Description of the task: Reproduce the rows from the very first line through the line containing "Outline every building", substituting "center line" for "centreline" and leaving everything else unchanged.

Data excerpts:
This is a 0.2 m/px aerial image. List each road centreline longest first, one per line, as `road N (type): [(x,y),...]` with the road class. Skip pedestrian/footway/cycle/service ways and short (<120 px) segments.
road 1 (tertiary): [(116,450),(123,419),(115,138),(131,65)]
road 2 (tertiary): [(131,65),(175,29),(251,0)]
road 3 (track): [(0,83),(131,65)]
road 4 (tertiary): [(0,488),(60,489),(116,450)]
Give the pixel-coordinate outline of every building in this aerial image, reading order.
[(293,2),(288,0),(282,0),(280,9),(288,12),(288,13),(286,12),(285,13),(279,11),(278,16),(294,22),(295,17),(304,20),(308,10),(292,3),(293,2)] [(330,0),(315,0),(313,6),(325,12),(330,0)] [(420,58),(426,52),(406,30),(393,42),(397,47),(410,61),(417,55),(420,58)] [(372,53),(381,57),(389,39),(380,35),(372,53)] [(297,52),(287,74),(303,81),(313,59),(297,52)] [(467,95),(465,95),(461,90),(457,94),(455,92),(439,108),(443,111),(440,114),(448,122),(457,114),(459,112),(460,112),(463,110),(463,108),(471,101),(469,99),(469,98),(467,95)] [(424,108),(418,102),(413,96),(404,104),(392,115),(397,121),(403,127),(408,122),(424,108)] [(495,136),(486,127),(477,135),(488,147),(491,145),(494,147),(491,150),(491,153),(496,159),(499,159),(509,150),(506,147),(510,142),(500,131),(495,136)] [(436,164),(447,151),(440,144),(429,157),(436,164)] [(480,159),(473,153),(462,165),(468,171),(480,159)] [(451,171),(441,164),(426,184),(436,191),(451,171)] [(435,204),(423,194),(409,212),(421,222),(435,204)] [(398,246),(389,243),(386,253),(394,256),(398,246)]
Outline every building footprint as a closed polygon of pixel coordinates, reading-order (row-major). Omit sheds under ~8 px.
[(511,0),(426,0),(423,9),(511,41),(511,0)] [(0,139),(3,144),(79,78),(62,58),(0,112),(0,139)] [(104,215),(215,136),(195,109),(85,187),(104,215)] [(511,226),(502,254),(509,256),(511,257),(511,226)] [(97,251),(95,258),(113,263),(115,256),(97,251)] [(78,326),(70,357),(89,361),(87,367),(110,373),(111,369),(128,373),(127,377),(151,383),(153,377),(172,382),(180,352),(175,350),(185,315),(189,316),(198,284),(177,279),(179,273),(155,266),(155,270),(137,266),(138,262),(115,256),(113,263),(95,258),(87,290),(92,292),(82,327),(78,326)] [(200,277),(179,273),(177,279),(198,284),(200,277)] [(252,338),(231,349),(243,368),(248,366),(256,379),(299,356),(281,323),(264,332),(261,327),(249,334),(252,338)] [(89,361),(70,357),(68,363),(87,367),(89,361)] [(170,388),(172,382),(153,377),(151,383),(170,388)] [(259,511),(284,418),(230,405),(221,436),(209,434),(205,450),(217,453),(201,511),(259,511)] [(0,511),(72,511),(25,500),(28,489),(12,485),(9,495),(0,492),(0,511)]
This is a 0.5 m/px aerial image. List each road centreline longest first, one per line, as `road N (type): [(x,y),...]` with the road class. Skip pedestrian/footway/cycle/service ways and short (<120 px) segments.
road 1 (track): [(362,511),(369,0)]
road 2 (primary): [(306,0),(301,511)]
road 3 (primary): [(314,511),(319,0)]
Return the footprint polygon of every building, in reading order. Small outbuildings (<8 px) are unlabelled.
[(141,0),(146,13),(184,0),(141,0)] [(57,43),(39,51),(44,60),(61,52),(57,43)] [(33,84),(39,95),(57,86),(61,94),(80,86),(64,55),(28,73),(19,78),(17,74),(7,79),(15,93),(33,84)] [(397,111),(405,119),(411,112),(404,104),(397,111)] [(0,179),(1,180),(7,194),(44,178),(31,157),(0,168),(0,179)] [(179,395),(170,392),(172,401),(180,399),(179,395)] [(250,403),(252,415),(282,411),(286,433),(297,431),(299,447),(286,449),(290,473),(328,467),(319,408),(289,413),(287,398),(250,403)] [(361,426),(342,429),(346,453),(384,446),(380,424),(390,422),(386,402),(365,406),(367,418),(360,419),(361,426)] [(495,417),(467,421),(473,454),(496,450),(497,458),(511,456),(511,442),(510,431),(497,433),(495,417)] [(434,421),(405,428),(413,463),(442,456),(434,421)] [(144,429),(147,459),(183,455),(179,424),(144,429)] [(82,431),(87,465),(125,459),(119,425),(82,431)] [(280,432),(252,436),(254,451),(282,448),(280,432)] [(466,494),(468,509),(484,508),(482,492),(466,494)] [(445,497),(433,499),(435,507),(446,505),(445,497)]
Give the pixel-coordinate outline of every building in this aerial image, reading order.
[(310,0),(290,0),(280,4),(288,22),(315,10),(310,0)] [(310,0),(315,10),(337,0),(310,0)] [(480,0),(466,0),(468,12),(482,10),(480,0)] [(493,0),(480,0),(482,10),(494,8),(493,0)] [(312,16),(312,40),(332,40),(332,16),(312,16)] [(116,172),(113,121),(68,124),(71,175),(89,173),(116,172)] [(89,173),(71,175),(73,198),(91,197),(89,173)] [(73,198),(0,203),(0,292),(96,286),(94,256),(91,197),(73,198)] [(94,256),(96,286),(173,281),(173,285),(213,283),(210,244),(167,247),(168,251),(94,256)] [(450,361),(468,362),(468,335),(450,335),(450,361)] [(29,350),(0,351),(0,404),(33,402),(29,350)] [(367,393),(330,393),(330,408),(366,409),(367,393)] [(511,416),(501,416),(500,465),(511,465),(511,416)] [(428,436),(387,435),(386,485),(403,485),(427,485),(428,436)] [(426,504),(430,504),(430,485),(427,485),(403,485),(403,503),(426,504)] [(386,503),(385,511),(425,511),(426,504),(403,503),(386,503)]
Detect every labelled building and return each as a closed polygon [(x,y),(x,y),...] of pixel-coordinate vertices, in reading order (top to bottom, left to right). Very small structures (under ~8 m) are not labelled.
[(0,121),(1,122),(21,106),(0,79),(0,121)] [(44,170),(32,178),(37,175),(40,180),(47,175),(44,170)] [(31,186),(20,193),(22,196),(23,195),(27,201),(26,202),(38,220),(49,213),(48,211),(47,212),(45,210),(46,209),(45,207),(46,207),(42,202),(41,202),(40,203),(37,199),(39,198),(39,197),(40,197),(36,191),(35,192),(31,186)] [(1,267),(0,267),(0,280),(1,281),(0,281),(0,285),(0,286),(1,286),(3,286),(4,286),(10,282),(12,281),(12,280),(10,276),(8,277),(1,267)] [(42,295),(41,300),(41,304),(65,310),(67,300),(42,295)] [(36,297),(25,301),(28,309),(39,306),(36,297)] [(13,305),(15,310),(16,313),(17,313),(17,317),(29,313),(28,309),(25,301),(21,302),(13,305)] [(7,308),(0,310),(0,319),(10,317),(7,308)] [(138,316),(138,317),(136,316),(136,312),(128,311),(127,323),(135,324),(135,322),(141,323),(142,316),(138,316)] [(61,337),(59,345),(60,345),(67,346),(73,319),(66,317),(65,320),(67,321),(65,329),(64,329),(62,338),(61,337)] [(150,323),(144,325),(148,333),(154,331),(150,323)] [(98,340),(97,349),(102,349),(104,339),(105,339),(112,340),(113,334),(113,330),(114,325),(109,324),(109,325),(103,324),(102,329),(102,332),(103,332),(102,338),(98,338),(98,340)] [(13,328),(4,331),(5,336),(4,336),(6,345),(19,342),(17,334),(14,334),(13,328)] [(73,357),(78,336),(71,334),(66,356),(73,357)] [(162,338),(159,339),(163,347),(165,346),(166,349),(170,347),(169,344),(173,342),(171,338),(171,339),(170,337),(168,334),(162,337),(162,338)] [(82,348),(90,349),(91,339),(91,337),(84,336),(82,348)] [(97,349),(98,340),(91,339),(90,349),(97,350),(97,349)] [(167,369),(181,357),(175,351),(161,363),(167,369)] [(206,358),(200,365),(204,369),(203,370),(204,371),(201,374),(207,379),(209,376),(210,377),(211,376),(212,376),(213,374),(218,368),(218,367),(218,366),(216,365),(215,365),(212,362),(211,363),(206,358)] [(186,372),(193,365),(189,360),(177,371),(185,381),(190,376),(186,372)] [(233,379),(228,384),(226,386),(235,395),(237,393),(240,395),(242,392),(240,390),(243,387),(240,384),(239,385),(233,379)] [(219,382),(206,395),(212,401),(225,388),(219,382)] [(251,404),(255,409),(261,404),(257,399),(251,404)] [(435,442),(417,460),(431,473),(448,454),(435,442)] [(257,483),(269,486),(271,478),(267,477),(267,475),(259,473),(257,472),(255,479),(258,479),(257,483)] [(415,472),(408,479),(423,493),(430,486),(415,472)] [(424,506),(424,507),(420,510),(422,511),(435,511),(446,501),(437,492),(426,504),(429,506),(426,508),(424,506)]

The response:
This is a 0.2 m/px aerial image. List each road center line longest first, one per line, as `road N (type): [(x,y),...]` with the road class. Skip pedestrian/footway/cycle/service ways and short (<120 px) segments.
road 1 (tertiary): [(116,450),(123,419),(115,138),(131,65)]
road 2 (tertiary): [(131,65),(175,29),(251,0)]
road 3 (track): [(0,83),(131,65)]
road 4 (tertiary): [(0,488),(60,489),(116,450)]
Give the pixel-coordinate outline of every building in this aerial image, reading order.
[(293,2),(288,0),(282,0),(280,9),(288,12),(288,13),(286,12),(285,13),(279,11),(278,16),(294,22),(295,17),(304,20),(308,10),(292,3),(293,2)] [(330,0),(315,0),(313,6),(325,12),(330,0)] [(420,58),(426,52),(406,30),(393,42),(397,47),(410,61),(417,55),(420,58)] [(372,53),(381,57),(389,39),(380,35),(372,53)] [(297,52),(287,74),(303,81),(313,59),(297,52)] [(467,95),(465,95),(461,90),(457,94),(455,92),(439,108),(443,111),(440,114),(448,122),(457,114),(459,112),(460,112),(463,110),(463,108),(471,101),(469,99),(469,98),(467,95)] [(424,108),(418,102),(413,96),(404,104),(392,115),(397,121),(403,127),(408,122),(424,108)] [(495,136),(486,127),(477,135),(488,147),(491,145),(494,147),(491,150),(491,153),(496,159),(499,159),(509,150),(506,147),(510,142),(500,131),(495,136)] [(436,164),(447,151),(440,144),(429,157),(436,164)] [(480,159),(473,153),(462,165),(468,171),(480,159)] [(451,171),(441,164),(426,184),(436,191),(451,171)] [(435,204),(423,194),(409,212),(421,222),(435,204)] [(398,246),(389,243),(386,253),(394,256),(398,246)]
Outline every building footprint as a closed polygon of pixel coordinates, reading-order (row-major). Omit sheds under ~8 px.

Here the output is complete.